• GIVEN MATERIAL
========================

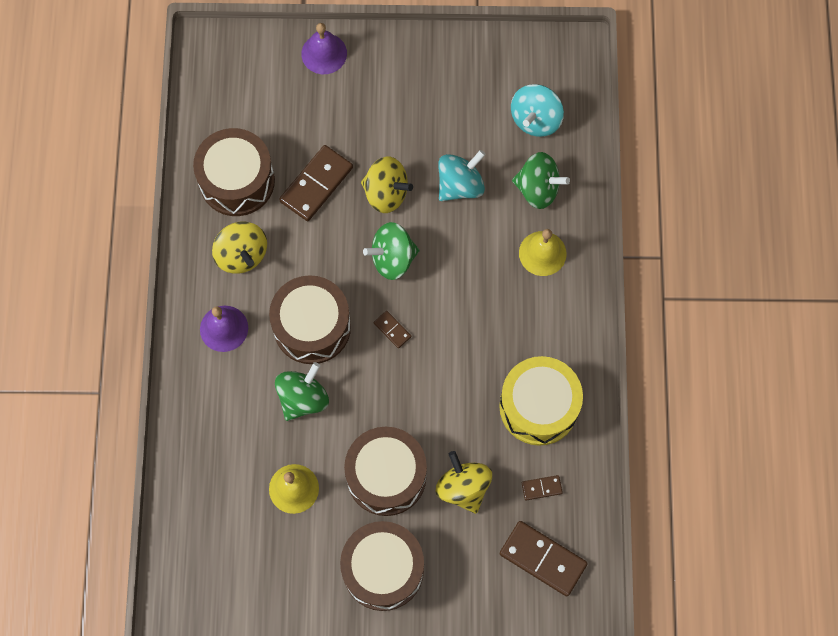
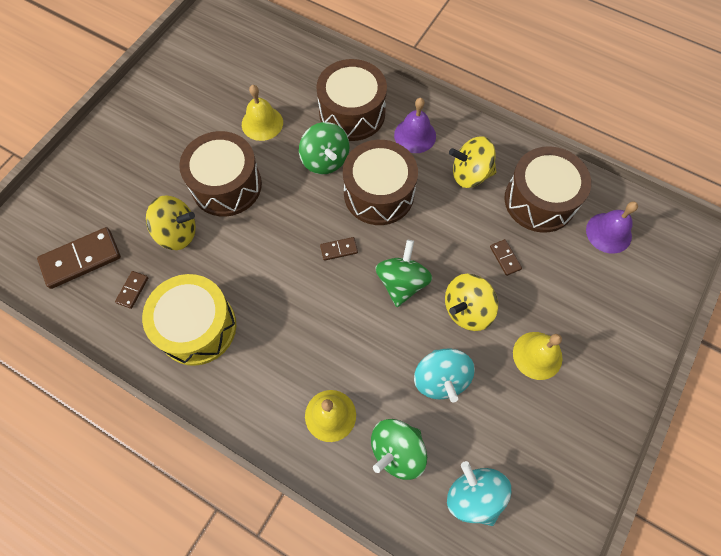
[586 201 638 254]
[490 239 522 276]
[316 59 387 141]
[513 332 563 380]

========================

Transcribe the lines above exactly, setting aside any picture among them.

[586 201 638 254]
[490 239 522 276]
[316 59 387 141]
[513 332 563 380]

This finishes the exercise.